> _To do_
Reproduce all the lines below exactly and omit the images.

> _Data to examine_
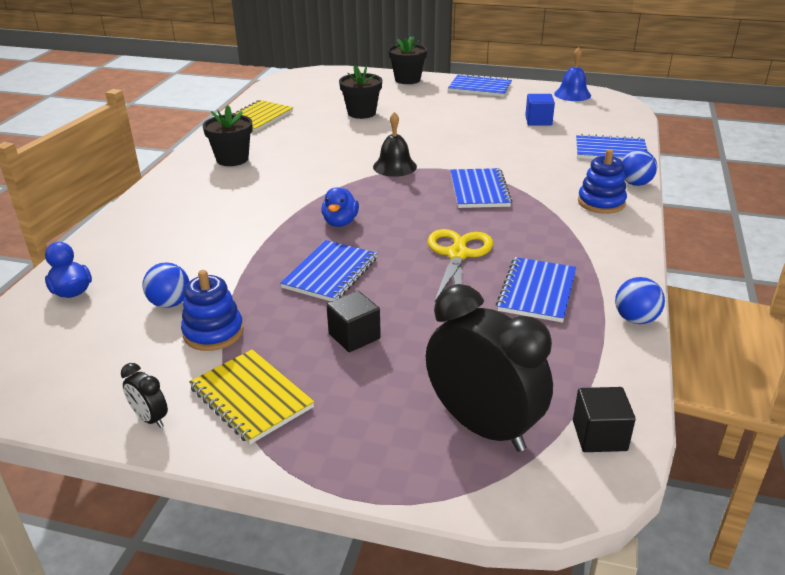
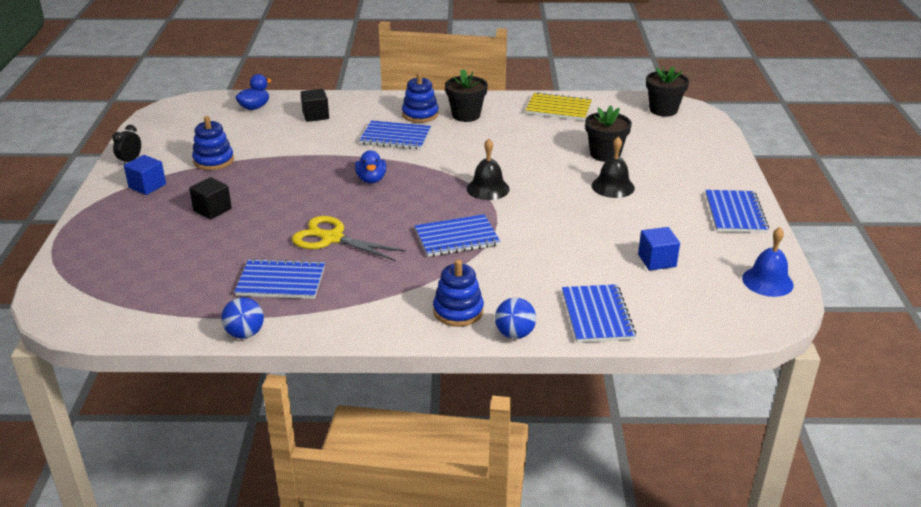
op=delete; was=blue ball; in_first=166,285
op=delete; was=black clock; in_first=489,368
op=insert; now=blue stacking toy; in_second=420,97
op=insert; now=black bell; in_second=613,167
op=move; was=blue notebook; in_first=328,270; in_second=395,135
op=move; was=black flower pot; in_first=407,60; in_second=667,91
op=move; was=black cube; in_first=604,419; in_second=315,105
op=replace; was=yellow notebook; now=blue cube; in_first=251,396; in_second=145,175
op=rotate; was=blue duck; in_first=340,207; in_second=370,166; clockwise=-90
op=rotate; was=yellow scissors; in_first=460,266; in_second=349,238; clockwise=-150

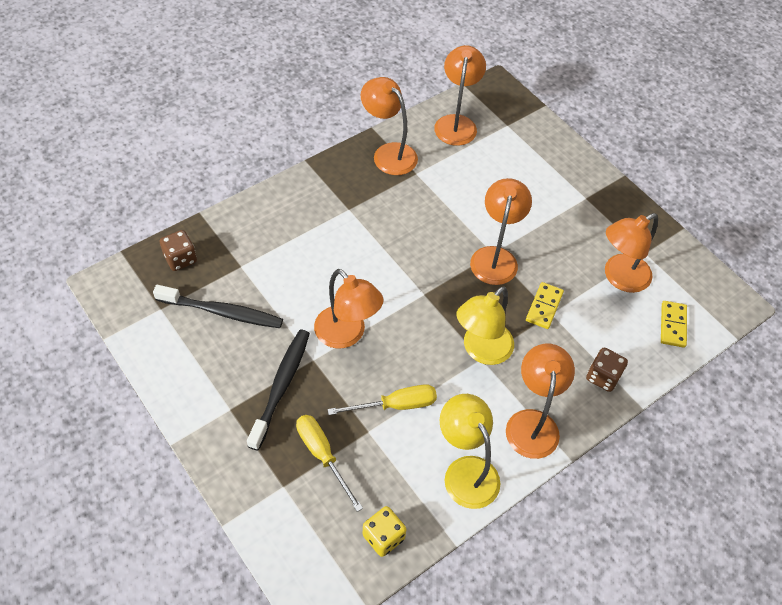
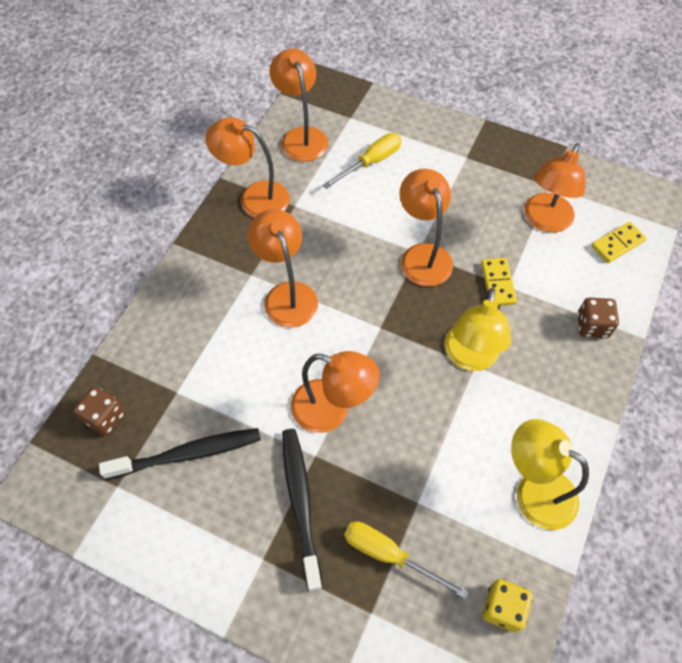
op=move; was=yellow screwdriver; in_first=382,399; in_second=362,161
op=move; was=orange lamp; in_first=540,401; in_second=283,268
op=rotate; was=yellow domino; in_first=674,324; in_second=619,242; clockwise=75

> _Response to the task_
op=delete; was=blue ball; in_first=166,285
op=delete; was=black clock; in_first=489,368
op=insert; now=blue stacking toy; in_second=420,97
op=insert; now=black bell; in_second=613,167
op=move; was=blue notebook; in_first=328,270; in_second=395,135
op=move; was=black flower pot; in_first=407,60; in_second=667,91
op=move; was=black cube; in_first=604,419; in_second=315,105
op=replace; was=yellow notebook; now=blue cube; in_first=251,396; in_second=145,175
op=rotate; was=blue duck; in_first=340,207; in_second=370,166; clockwise=-90
op=rotate; was=yellow scissors; in_first=460,266; in_second=349,238; clockwise=-150

op=move; was=yellow screwdriver; in_first=382,399; in_second=362,161
op=move; was=orange lamp; in_first=540,401; in_second=283,268
op=rotate; was=yellow domino; in_first=674,324; in_second=619,242; clockwise=75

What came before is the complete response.